DIRECTIONS FOR THIS TASK - The entries must be set down again word for word; no pictures belong in the copy.

Dataset records:
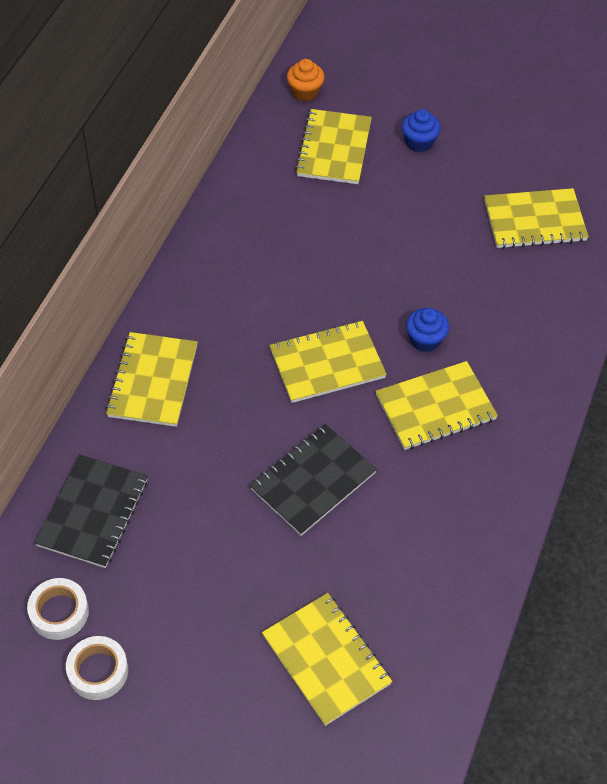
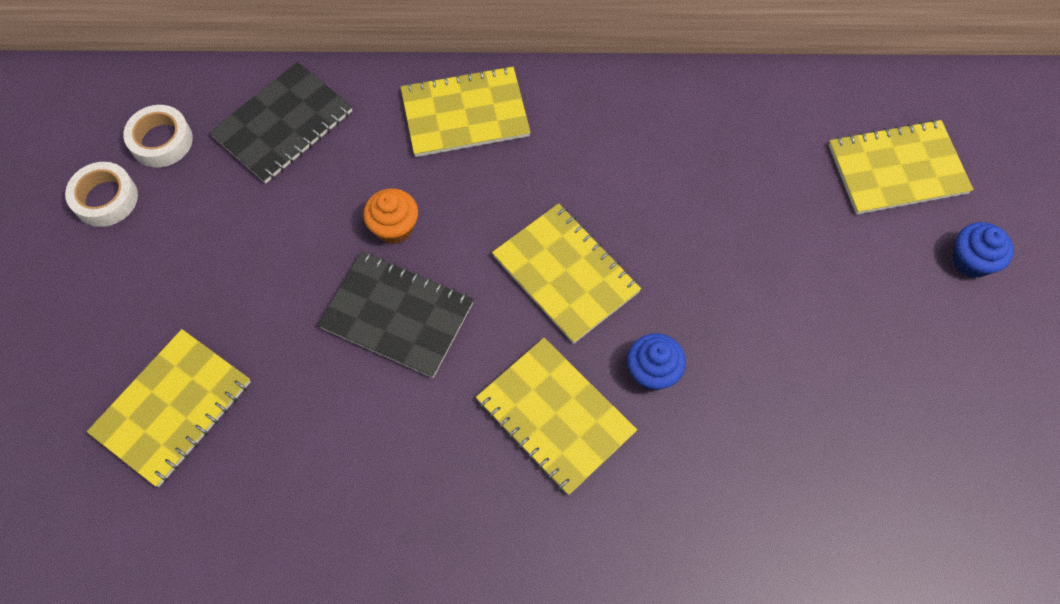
camera: 70 degrees right, 10 degrees up
(93, 512) = (283, 124): black notebook -> black notebook turned 45 degrees counterclockwise
(305, 92) = (969, 107): orange cupcake -> orange cupcake (394, 227)
(534, 221) = (923, 448): yellow notebook -> none

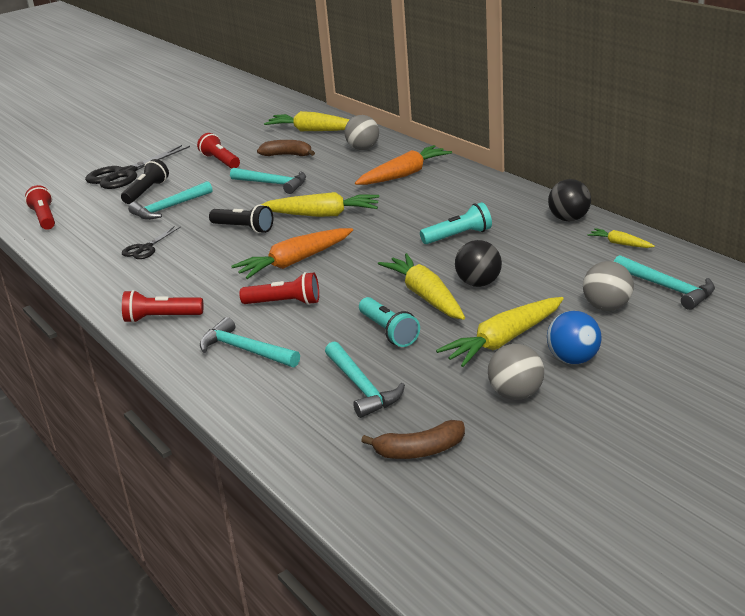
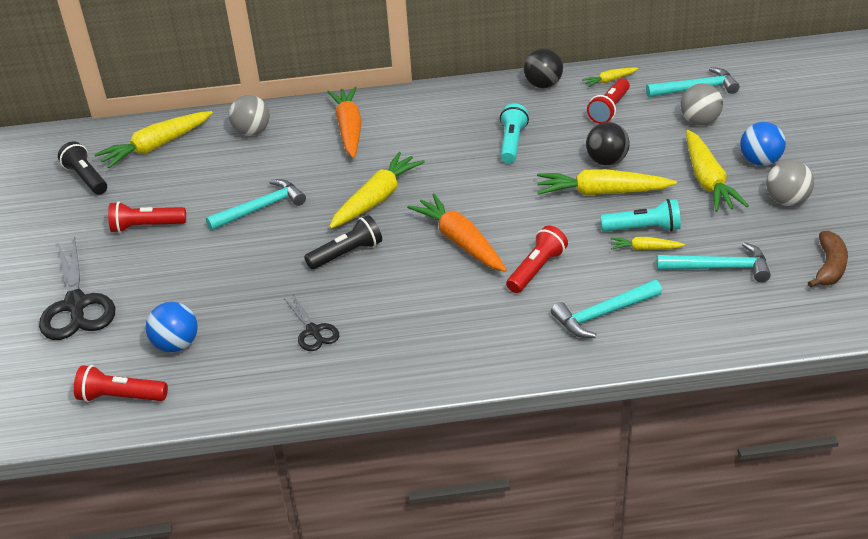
camera: 60 degrees left, 10 degrees up
(104, 214) = (176, 345): none -> blue ball
(146, 192) = (156, 299): black flashlight -> black flashlight (86, 178)
(161, 318) = (489, 353): red flashlight -> red flashlight (609, 109)
(169, 208) = (227, 292): turquoise hammer -> none
(287, 155) = (198, 180): brown banana -> none
(295, 262) = (460, 242): orange carrot -> orange carrot turned 150 degrees clockwise
(358, 341) = (645, 249): none -> yellow carrot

RESULT OF THE TASK -
camera: 70 degrees right, 10 degrees up
(93, 512) = (283, 124): black notebook -> black notebook turned 45 degrees counterclockwise
(305, 92) = (969, 107): orange cupcake -> orange cupcake (394, 227)
(534, 221) = (923, 448): yellow notebook -> none

camera: 60 degrees left, 10 degrees up
(104, 214) = (176, 345): none -> blue ball
(146, 192) = (156, 299): black flashlight -> black flashlight (86, 178)
(161, 318) = (489, 353): red flashlight -> red flashlight (609, 109)
(169, 208) = (227, 292): turquoise hammer -> none
(287, 155) = (198, 180): brown banana -> none
(295, 262) = (460, 242): orange carrot -> orange carrot turned 150 degrees clockwise
(358, 341) = (645, 249): none -> yellow carrot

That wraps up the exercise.